* Start ENTRIES *
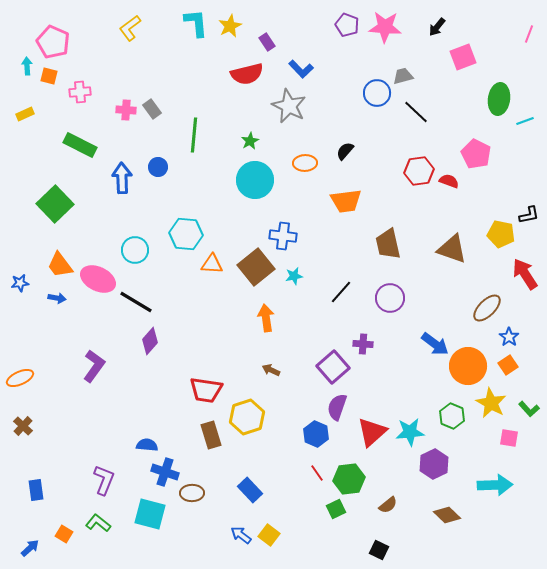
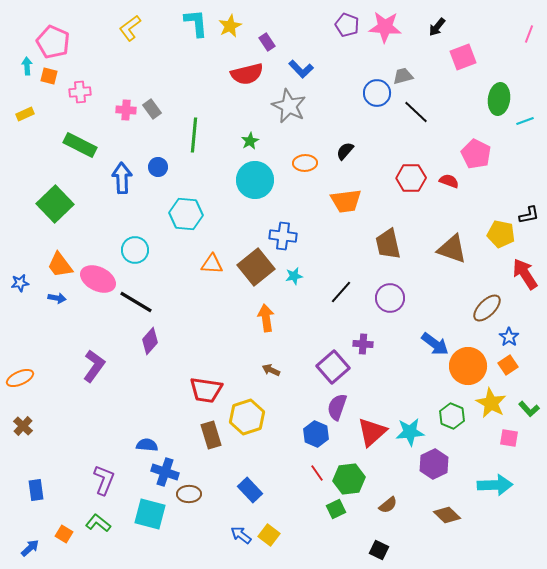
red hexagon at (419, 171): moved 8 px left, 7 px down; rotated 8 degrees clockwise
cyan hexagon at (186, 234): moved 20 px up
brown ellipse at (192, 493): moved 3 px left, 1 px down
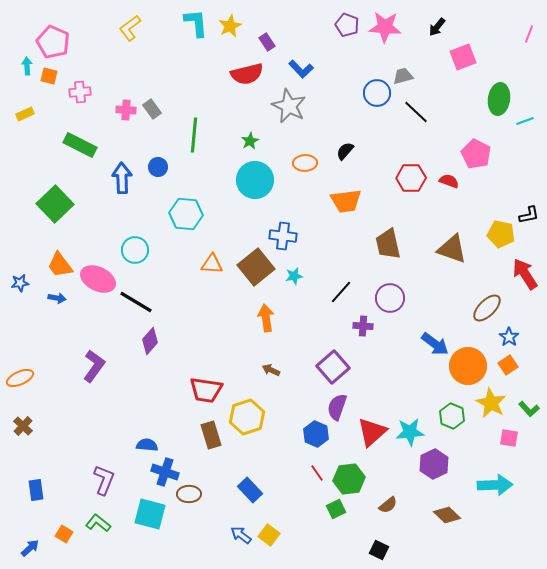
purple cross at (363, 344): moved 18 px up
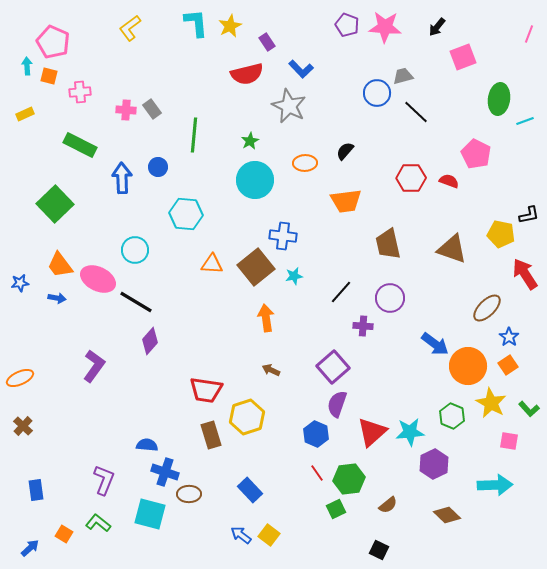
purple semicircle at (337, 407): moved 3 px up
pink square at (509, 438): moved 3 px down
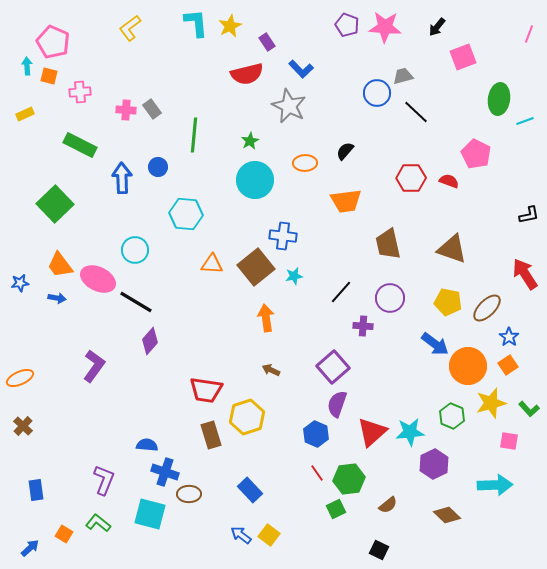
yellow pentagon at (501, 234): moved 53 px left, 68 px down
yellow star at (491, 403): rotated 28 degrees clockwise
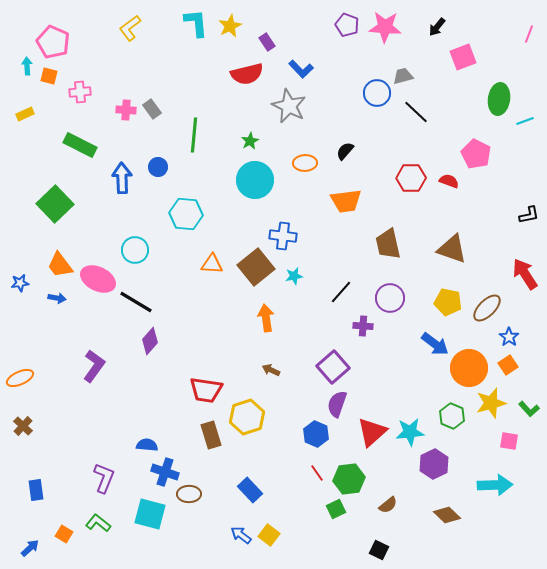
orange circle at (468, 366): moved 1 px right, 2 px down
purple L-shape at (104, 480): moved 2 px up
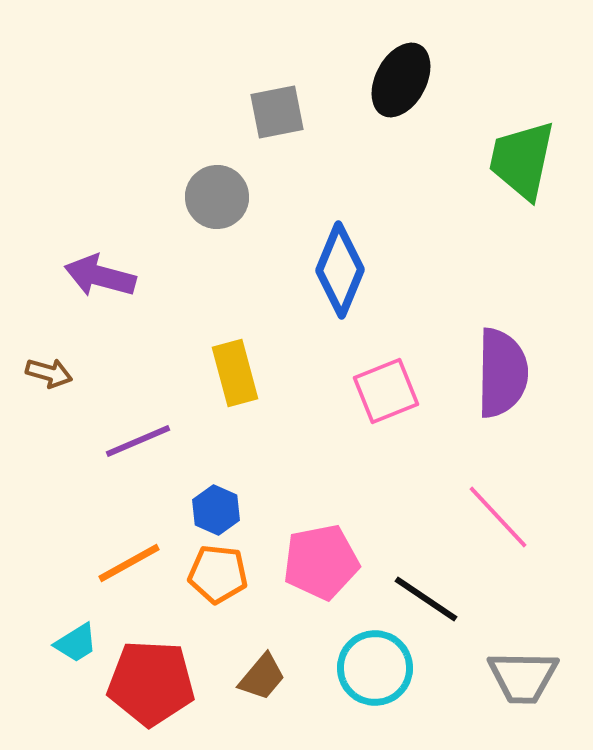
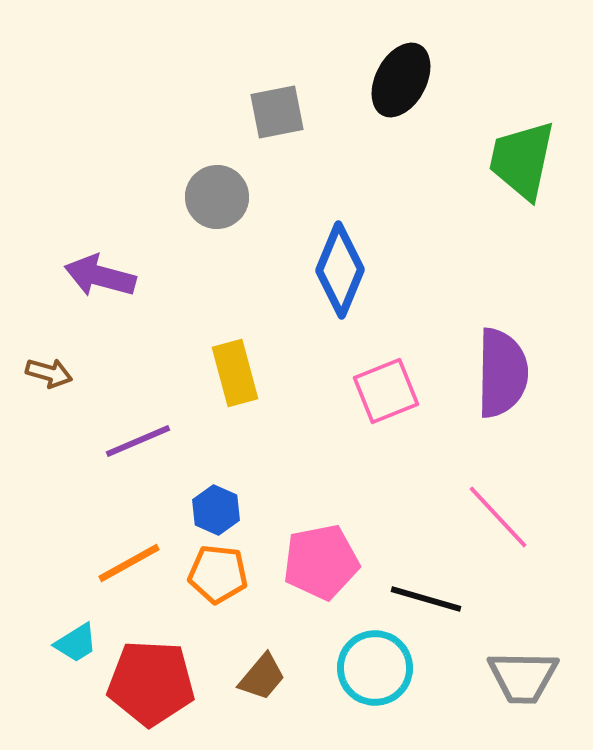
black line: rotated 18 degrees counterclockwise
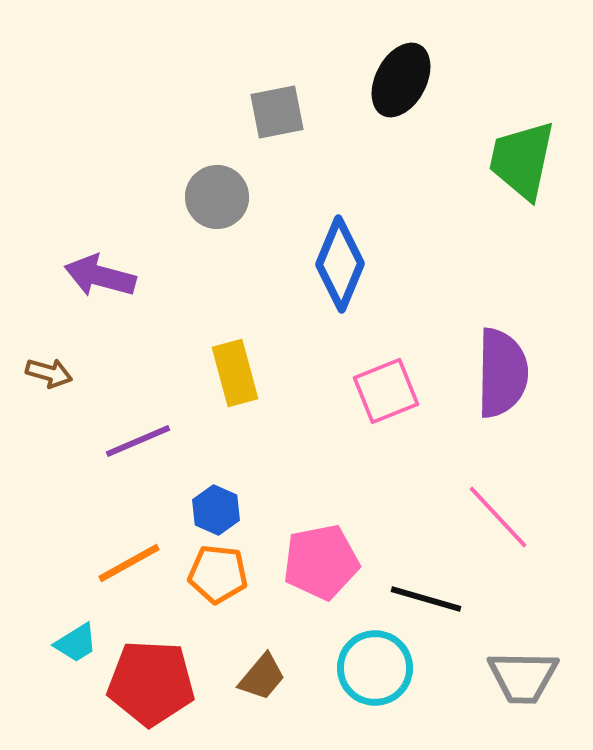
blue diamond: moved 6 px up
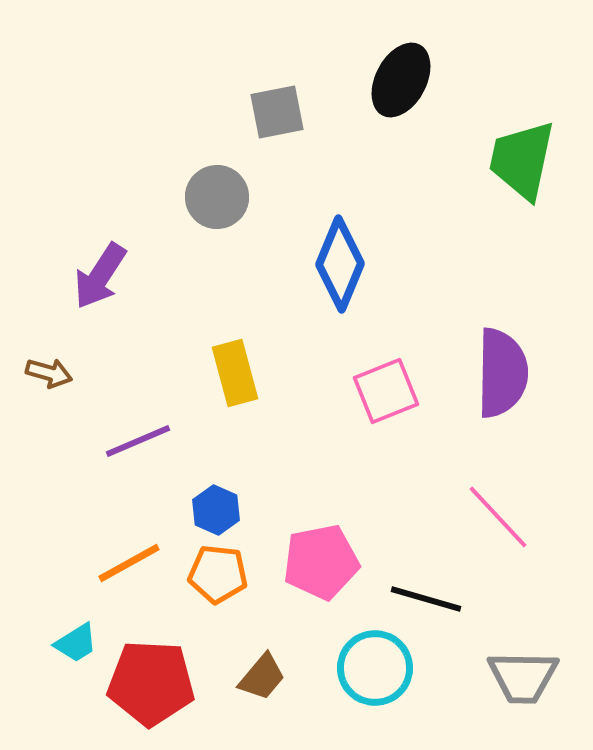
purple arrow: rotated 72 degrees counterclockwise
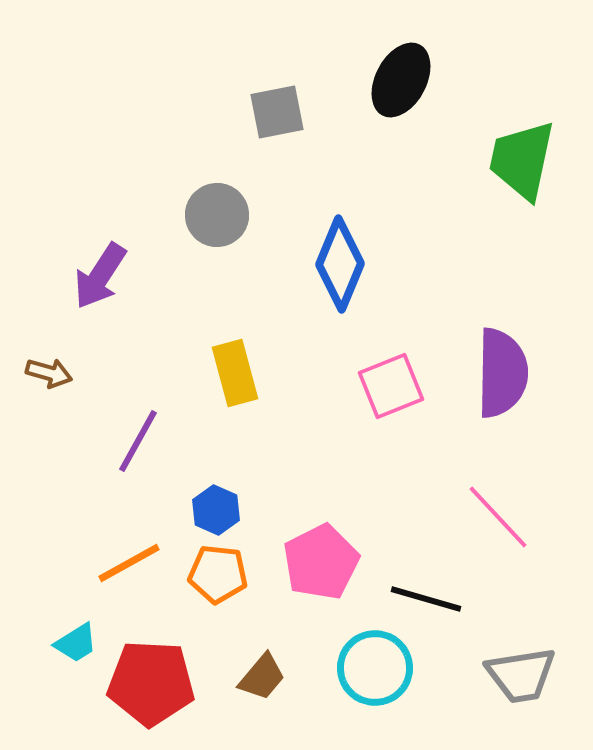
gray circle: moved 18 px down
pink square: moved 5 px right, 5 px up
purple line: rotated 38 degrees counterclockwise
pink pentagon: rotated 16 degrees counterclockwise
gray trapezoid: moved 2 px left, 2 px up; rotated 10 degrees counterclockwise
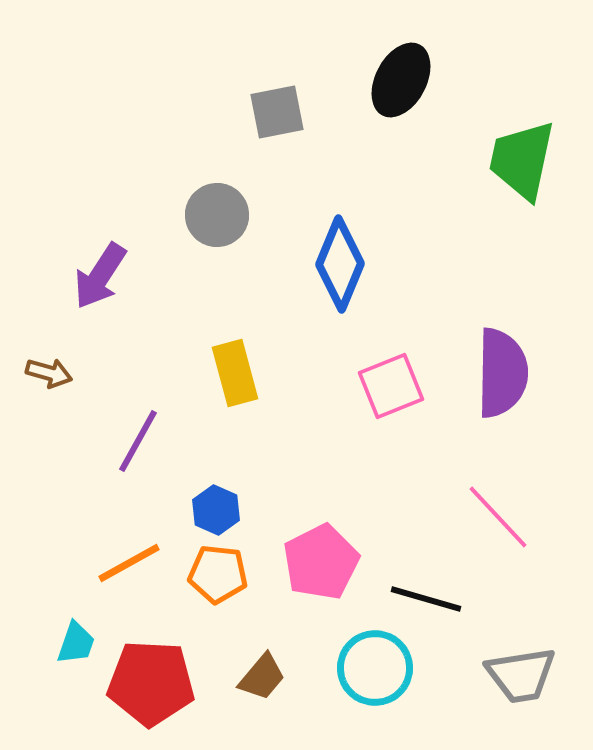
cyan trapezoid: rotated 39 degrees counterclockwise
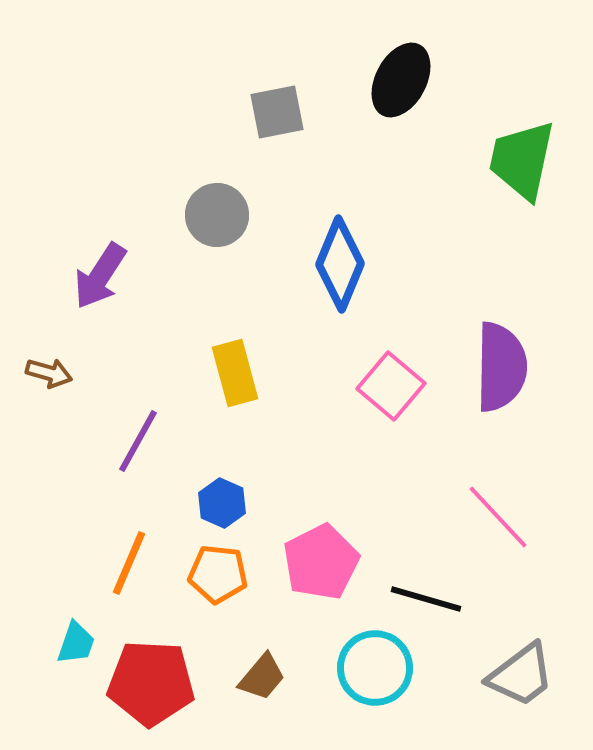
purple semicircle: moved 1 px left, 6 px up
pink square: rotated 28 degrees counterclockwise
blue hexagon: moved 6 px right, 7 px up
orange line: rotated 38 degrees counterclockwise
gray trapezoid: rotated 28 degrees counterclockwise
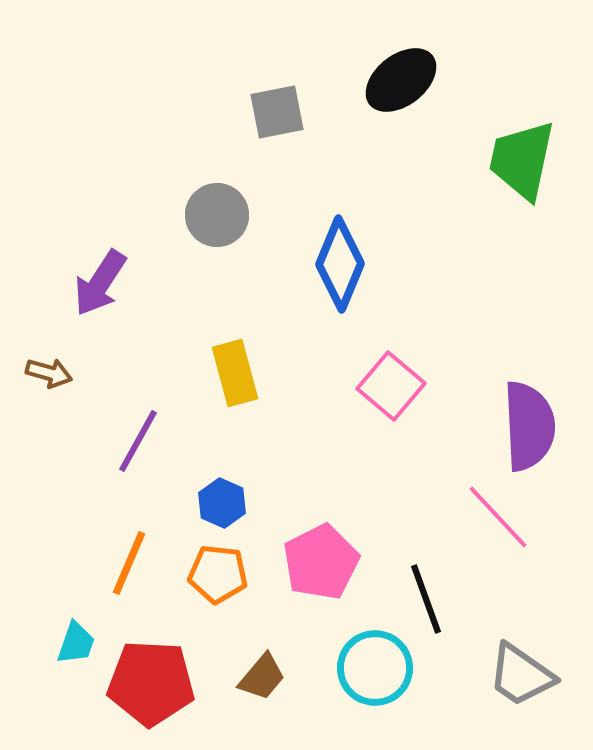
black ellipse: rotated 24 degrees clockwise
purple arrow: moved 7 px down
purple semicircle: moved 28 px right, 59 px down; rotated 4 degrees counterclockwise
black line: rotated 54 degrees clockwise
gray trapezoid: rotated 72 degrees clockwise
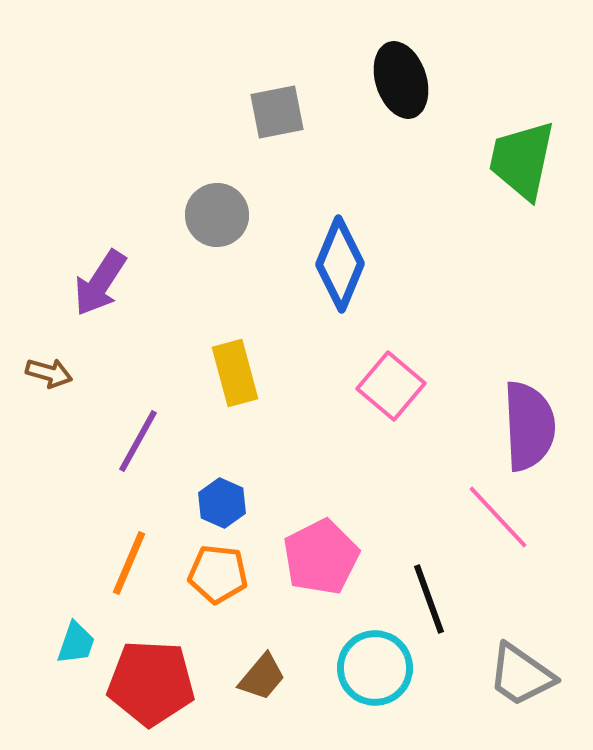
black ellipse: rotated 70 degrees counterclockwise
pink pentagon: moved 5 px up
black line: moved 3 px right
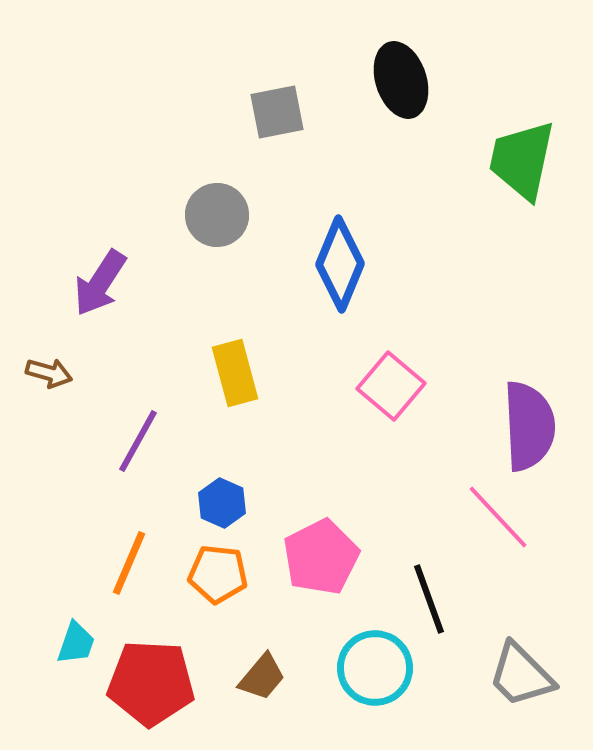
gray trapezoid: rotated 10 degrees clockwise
* End ENTRIES *
» WHAT YOU WILL DO
Copy every line of the items above word for word, leaving out the pictures.

» RESULT OF THIS EXERCISE
red hexagon at (419, 171): moved 8 px left, 7 px down; rotated 8 degrees clockwise
cyan hexagon at (186, 234): moved 20 px up
brown ellipse at (192, 493): moved 3 px left, 1 px down
purple cross at (363, 344): moved 18 px up
purple semicircle at (337, 407): moved 3 px up
pink square at (509, 438): moved 3 px down
yellow pentagon at (501, 234): moved 53 px left, 68 px down
yellow star at (491, 403): rotated 28 degrees clockwise
orange circle at (468, 366): moved 1 px right, 2 px down
purple L-shape at (104, 480): moved 2 px up
black line: rotated 18 degrees counterclockwise
blue diamond: moved 6 px up
purple arrow: rotated 72 degrees counterclockwise
gray circle: moved 18 px down
pink square: moved 5 px right, 5 px up
purple line: rotated 38 degrees counterclockwise
pink pentagon: rotated 16 degrees counterclockwise
gray trapezoid: moved 2 px left, 2 px up; rotated 10 degrees counterclockwise
cyan trapezoid: rotated 39 degrees counterclockwise
purple semicircle: moved 1 px left, 6 px up
pink square: rotated 28 degrees counterclockwise
blue hexagon: moved 6 px right, 7 px up
orange line: rotated 38 degrees counterclockwise
gray trapezoid: rotated 28 degrees counterclockwise
black ellipse: rotated 24 degrees clockwise
purple arrow: moved 7 px down
purple semicircle: moved 28 px right, 59 px down; rotated 4 degrees counterclockwise
black line: rotated 54 degrees clockwise
gray trapezoid: rotated 72 degrees clockwise
black ellipse: rotated 70 degrees counterclockwise
pink pentagon: moved 5 px up
black line: moved 3 px right
gray trapezoid: rotated 10 degrees clockwise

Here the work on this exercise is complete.